=== EXERCISE AIM ===
All lines from the one holding "U4: NOT (in N024, out N013) -> none" down to the last line of the entries are to be reproduced exactly, with no other lines.

= = = = =

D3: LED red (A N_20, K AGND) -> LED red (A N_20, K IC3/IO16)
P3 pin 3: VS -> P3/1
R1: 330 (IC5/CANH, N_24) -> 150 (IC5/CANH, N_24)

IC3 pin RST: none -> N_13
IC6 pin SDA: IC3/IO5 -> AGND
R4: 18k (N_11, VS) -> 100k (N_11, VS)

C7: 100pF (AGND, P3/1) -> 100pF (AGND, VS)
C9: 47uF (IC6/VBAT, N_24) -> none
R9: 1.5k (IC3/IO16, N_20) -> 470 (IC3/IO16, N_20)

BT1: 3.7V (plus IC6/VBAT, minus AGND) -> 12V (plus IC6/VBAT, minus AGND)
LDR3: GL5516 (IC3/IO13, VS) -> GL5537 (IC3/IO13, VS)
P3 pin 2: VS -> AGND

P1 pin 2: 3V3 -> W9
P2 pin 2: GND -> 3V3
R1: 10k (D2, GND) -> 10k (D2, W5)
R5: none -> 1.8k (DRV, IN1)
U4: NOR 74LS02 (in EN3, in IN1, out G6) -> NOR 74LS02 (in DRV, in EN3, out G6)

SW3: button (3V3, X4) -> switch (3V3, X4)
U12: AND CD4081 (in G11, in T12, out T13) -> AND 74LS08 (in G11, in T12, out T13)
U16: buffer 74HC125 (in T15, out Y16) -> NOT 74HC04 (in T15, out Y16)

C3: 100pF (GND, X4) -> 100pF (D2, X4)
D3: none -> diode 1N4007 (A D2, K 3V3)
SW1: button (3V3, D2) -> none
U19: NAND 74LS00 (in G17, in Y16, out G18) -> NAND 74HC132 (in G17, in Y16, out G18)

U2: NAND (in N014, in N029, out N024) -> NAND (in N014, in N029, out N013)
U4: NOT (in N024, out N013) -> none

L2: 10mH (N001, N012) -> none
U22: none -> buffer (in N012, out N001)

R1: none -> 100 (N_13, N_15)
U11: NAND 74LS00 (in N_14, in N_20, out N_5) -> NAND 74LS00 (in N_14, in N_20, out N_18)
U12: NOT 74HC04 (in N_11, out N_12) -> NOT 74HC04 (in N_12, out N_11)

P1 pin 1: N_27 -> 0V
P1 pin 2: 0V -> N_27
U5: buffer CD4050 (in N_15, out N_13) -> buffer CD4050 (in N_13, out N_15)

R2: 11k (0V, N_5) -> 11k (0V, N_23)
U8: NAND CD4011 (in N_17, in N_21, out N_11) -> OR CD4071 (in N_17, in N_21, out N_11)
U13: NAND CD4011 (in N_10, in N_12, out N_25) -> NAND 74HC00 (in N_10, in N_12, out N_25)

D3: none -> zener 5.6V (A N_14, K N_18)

= = = = =

=== TASK ANSWER ===
U4: NOT (in N024, out N013) -> none

L2: 10mH (N001, N012) -> none
U22: none -> buffer (in N012, out N001)

R1: none -> 100 (N_13, N_15)
U11: NAND 74LS00 (in N_14, in N_20, out N_5) -> NAND 74LS00 (in N_14, in N_20, out N_18)
U12: NOT 74HC04 (in N_11, out N_12) -> NOT 74HC04 (in N_12, out N_11)

P1 pin 1: N_27 -> 0V
P1 pin 2: 0V -> N_27
U5: buffer CD4050 (in N_15, out N_13) -> buffer CD4050 (in N_13, out N_15)

R2: 11k (0V, N_5) -> 11k (0V, N_23)
U8: NAND CD4011 (in N_17, in N_21, out N_11) -> OR CD4071 (in N_17, in N_21, out N_11)
U13: NAND CD4011 (in N_10, in N_12, out N_25) -> NAND 74HC00 (in N_10, in N_12, out N_25)

D3: none -> zener 5.6V (A N_14, K N_18)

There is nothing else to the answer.